Task description
Pictures in the material below are to be left out, and only the lines from the line with "orange bell: 4 -> 3" up to and including the line with "white bottle: 2 -> 1" are to be written out exactly.

Records provided
[Start of section]
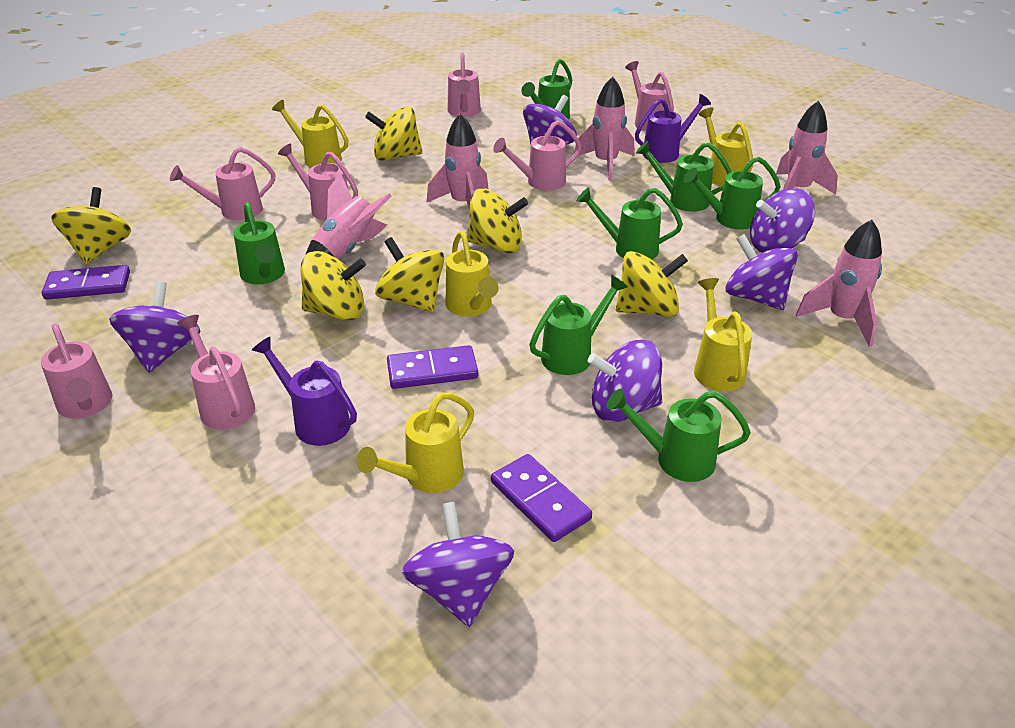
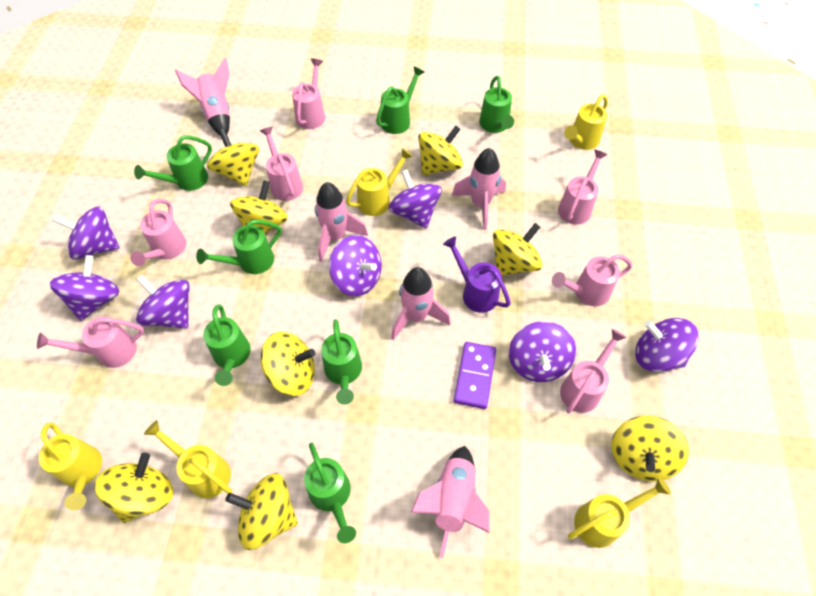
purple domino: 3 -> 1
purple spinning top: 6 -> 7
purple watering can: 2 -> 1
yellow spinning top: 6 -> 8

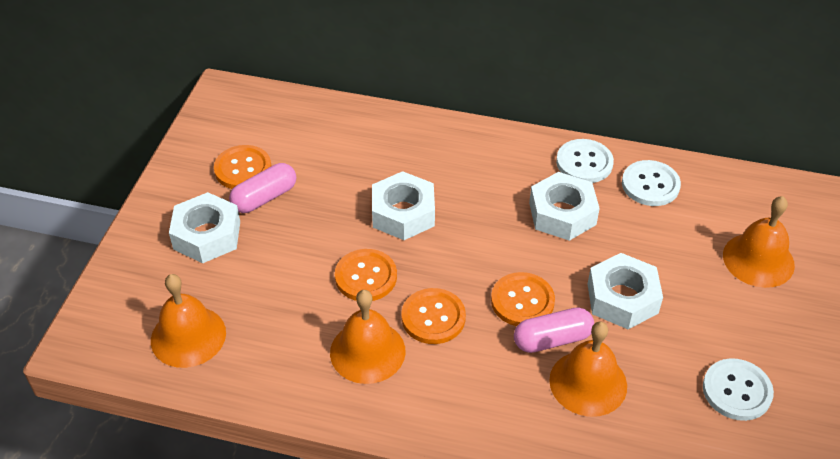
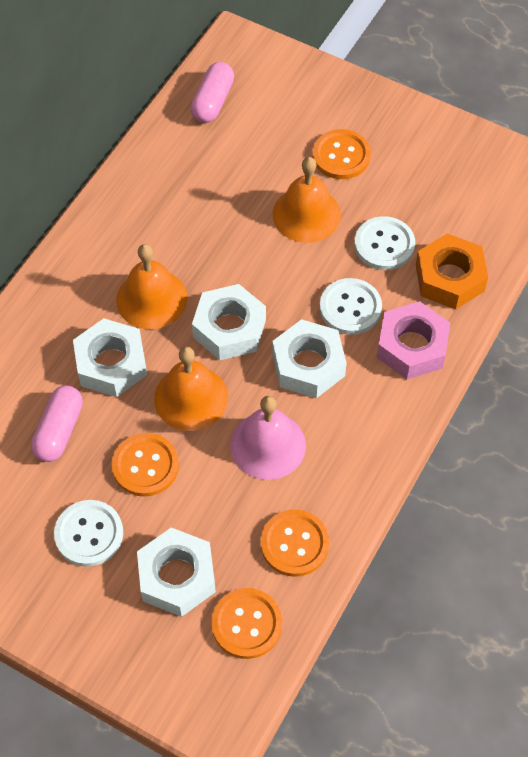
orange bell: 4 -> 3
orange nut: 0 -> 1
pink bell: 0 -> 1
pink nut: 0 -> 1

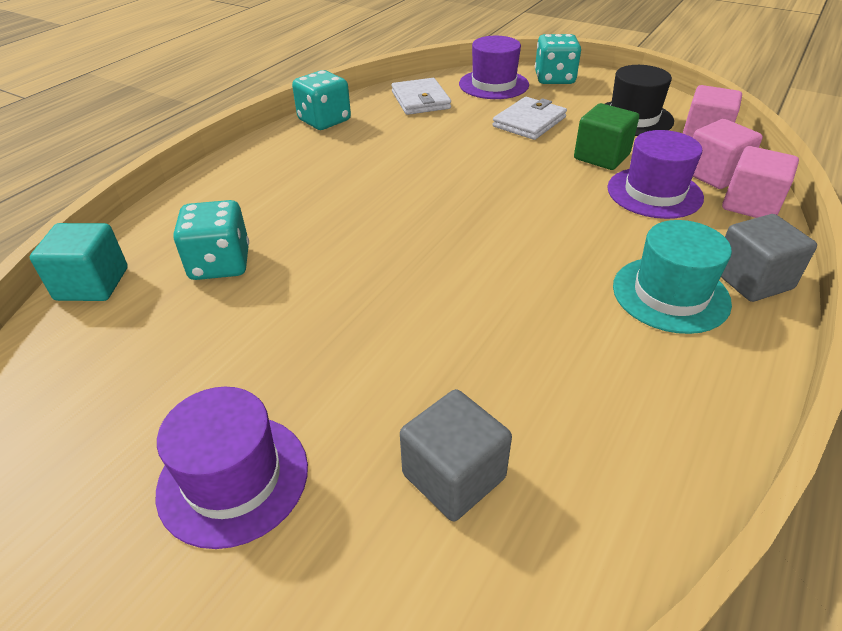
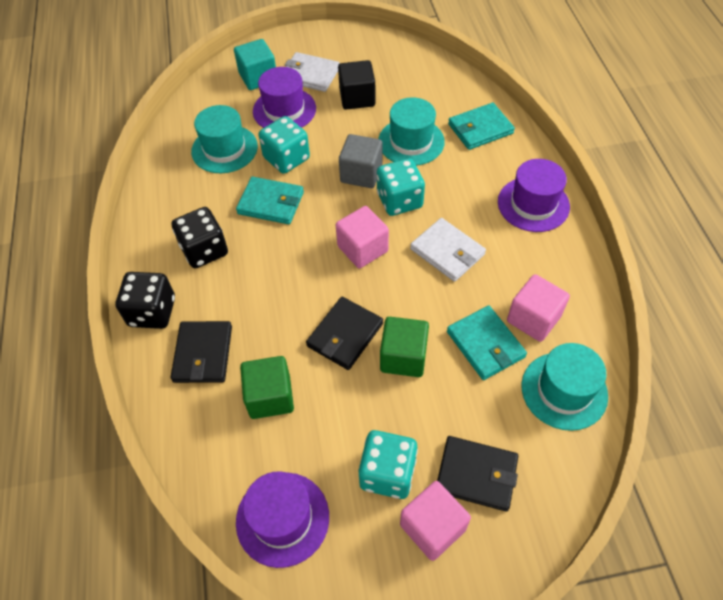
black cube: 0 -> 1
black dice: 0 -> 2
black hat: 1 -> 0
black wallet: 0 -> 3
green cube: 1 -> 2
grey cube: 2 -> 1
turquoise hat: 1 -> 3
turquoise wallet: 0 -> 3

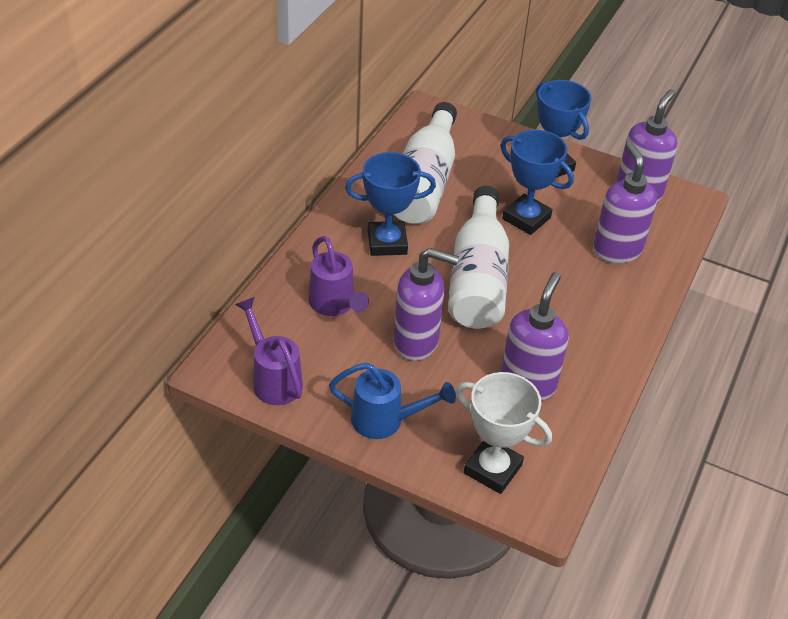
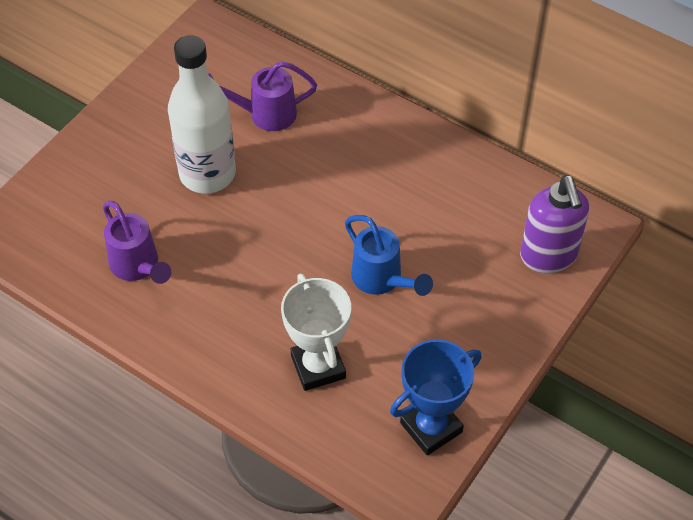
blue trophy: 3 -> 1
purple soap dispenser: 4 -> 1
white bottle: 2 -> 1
[End of section]
[Start of section]
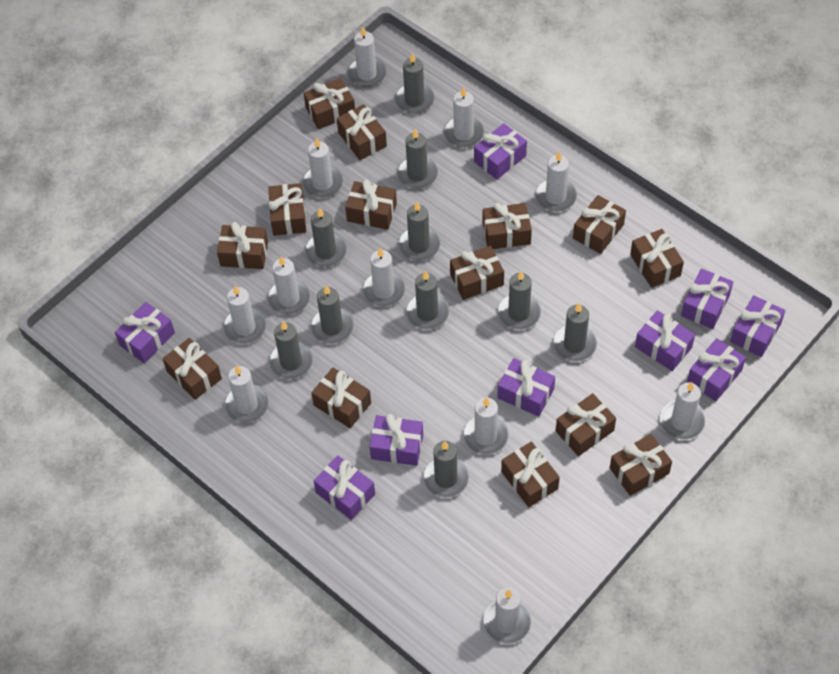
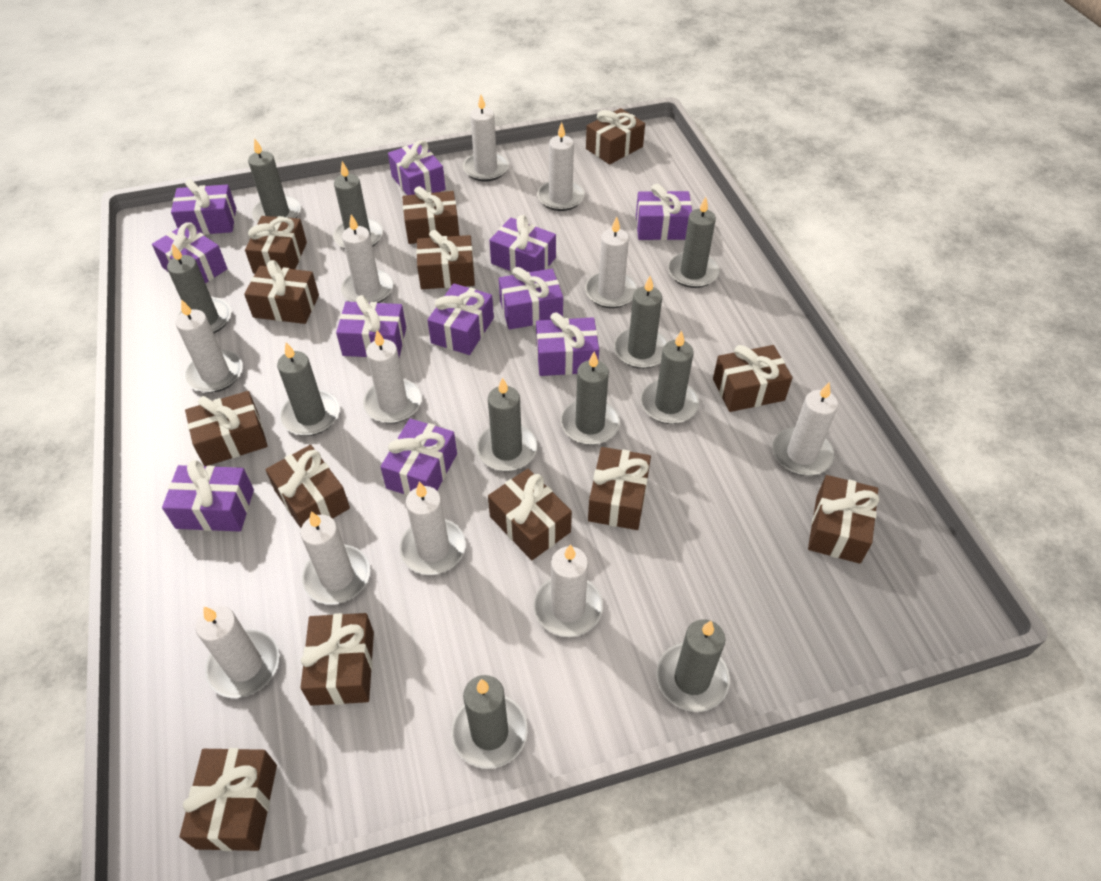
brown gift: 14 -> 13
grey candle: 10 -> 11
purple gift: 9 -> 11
[End of section]
[Start of section]
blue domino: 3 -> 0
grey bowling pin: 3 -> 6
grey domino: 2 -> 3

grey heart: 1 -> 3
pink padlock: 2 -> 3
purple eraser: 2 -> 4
[End of section]
The completed task
orange bell: 4 -> 3
orange nut: 0 -> 1
pink bell: 0 -> 1
pink nut: 0 -> 1

black cube: 0 -> 1
black dice: 0 -> 2
black hat: 1 -> 0
black wallet: 0 -> 3
green cube: 1 -> 2
grey cube: 2 -> 1
turquoise hat: 1 -> 3
turquoise wallet: 0 -> 3

blue trophy: 3 -> 1
purple soap dispenser: 4 -> 1
white bottle: 2 -> 1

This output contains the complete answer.